■ INSTRUCTIONS FOR THE TASK:
Please copy every line from the following entries in which the word "down" appears.

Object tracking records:
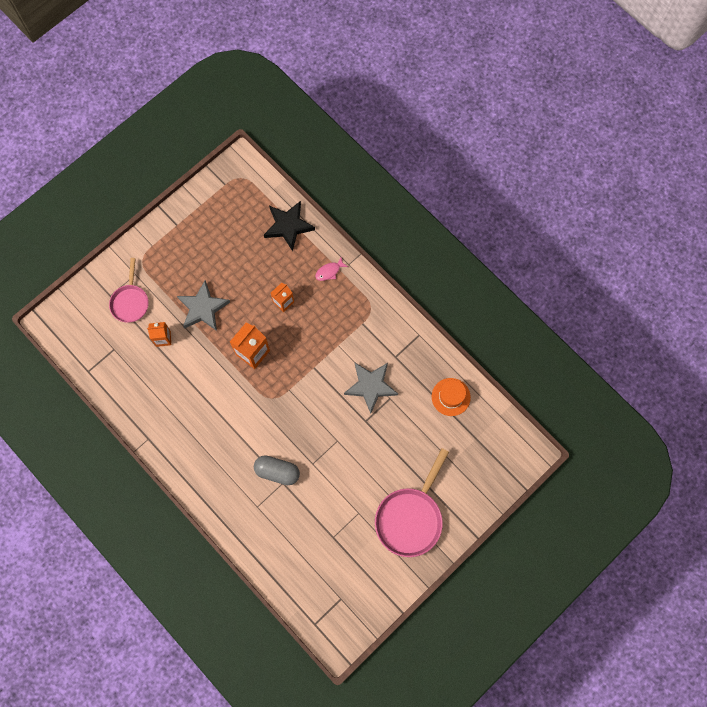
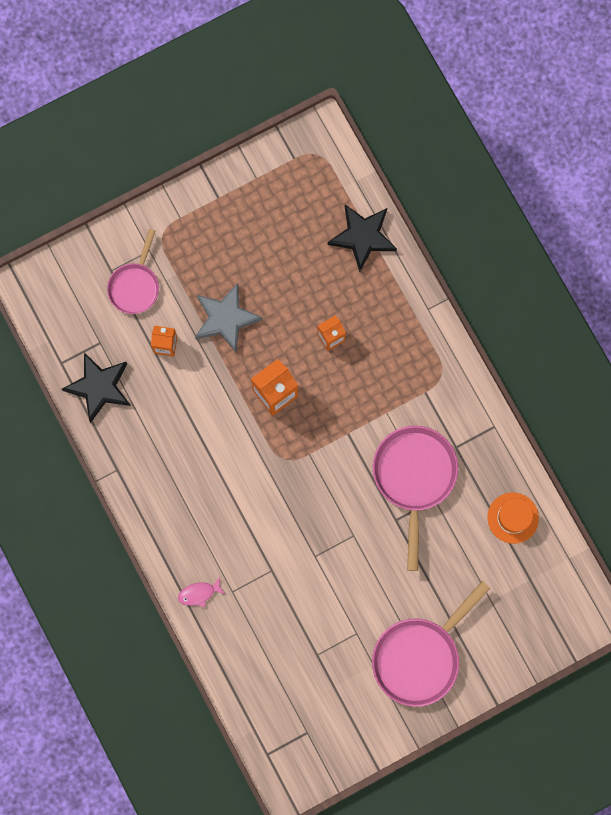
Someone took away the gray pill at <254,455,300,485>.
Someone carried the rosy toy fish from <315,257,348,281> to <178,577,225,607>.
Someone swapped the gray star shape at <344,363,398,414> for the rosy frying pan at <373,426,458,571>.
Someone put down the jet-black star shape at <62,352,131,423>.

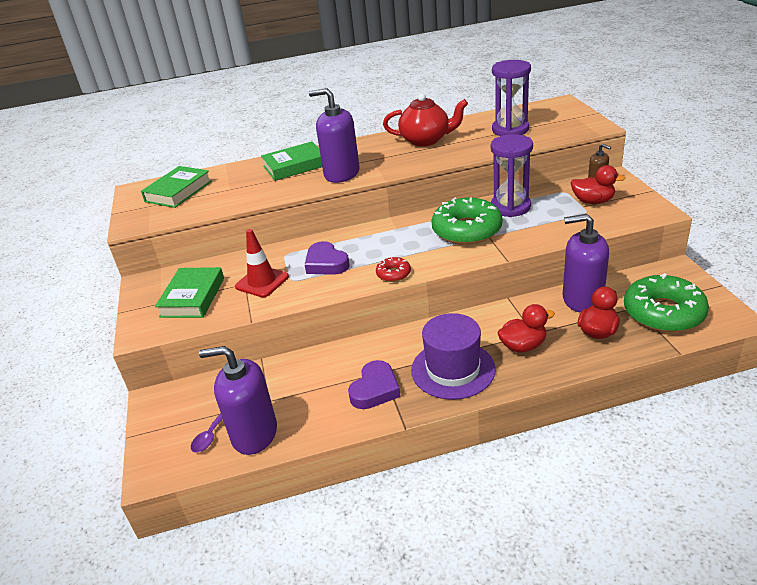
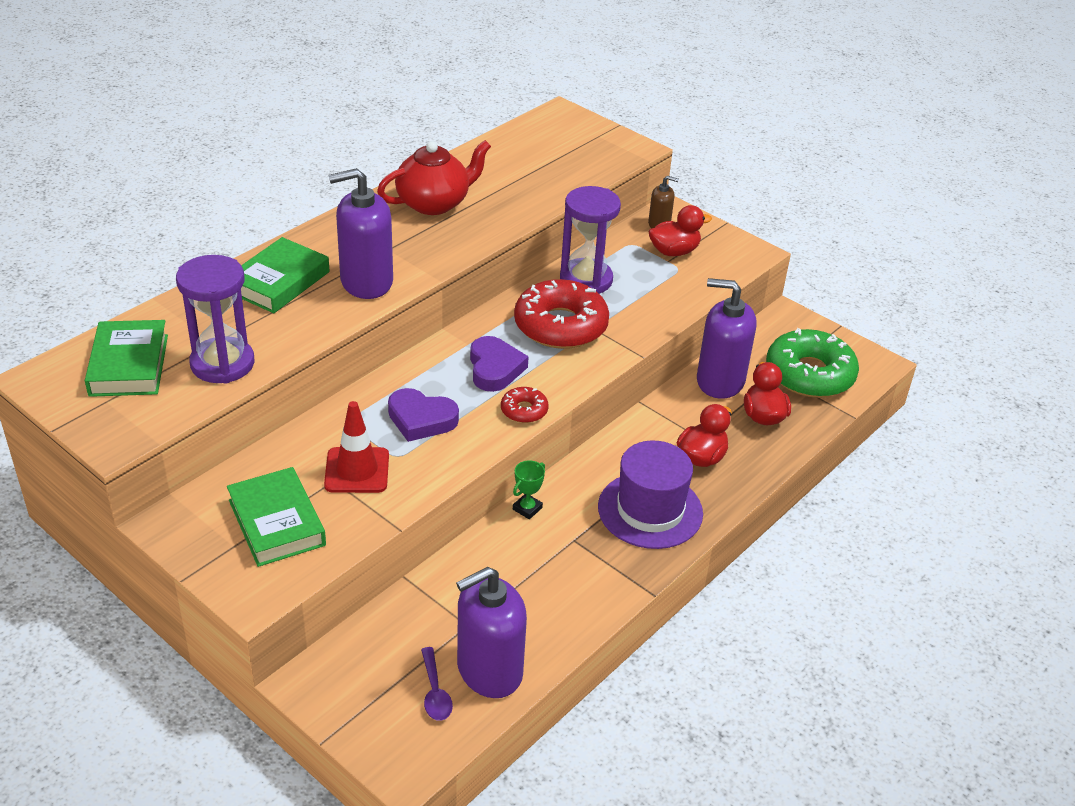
Someone carried the violet heart from <348,360,401,409> to <470,336,529,392>.
Someone repainted the green donut at <431,197,503,245>, which became the red donut at <514,279,609,349>.
Someone carried the violet sandglass from <492,60,531,136> to <176,255,254,384>.
Someone rotated the violet soap pump at <563,214,609,313> by 45 degrees clockwise.
Someone put down the green prize cup at <513,460,545,519>.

■ RESULT OF THIS TASK:
Someone put down the jet-black star shape at <62,352,131,423>.
Someone put down the green prize cup at <513,460,545,519>.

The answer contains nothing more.